Word for word, please restate the line containing "nut (green) [445" and all the lines that follow it to the end of the data.

Dataset entries:

+++

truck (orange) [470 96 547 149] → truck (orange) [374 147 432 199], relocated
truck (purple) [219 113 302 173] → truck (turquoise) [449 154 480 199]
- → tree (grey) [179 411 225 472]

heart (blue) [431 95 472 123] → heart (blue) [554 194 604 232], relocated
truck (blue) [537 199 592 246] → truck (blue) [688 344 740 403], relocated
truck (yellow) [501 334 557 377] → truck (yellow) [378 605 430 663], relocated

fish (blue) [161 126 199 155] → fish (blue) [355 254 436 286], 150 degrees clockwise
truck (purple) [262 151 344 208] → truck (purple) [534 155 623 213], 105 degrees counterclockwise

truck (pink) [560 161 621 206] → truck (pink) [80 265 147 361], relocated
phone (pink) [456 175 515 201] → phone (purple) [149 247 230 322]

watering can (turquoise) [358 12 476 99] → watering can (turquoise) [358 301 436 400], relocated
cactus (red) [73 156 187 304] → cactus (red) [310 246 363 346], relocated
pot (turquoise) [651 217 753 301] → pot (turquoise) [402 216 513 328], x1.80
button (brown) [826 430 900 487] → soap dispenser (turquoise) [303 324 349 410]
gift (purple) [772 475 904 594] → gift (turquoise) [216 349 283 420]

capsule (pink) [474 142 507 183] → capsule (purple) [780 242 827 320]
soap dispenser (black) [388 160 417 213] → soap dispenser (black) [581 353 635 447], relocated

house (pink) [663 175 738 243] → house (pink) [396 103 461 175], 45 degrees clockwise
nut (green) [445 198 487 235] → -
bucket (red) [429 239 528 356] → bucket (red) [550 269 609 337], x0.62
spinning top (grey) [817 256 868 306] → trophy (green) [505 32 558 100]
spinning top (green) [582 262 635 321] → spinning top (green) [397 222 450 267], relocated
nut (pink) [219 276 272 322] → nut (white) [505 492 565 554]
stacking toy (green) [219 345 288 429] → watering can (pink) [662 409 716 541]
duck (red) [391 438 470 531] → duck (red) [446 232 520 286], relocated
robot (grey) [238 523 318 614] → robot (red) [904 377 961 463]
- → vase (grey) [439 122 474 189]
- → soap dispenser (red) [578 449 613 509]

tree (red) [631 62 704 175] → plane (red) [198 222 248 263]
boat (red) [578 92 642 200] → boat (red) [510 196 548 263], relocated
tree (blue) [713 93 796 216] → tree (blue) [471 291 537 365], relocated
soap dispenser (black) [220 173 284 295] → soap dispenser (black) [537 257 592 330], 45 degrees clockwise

+++

> _Written response_
nut (green) [445 198 487 235] → -
bucket (red) [429 239 528 356] → bucket (red) [550 269 609 337], x0.62
spinning top (grey) [817 256 868 306] → trophy (green) [505 32 558 100]
spinning top (green) [582 262 635 321] → spinning top (green) [397 222 450 267], relocated
nut (pink) [219 276 272 322] → nut (white) [505 492 565 554]
stacking toy (green) [219 345 288 429] → watering can (pink) [662 409 716 541]
duck (red) [391 438 470 531] → duck (red) [446 232 520 286], relocated
robot (grey) [238 523 318 614] → robot (red) [904 377 961 463]
- → vase (grey) [439 122 474 189]
- → soap dispenser (red) [578 449 613 509]

tree (red) [631 62 704 175] → plane (red) [198 222 248 263]
boat (red) [578 92 642 200] → boat (red) [510 196 548 263], relocated
tree (blue) [713 93 796 216] → tree (blue) [471 291 537 365], relocated
soap dispenser (black) [220 173 284 295] → soap dispenser (black) [537 257 592 330], 45 degrees clockwise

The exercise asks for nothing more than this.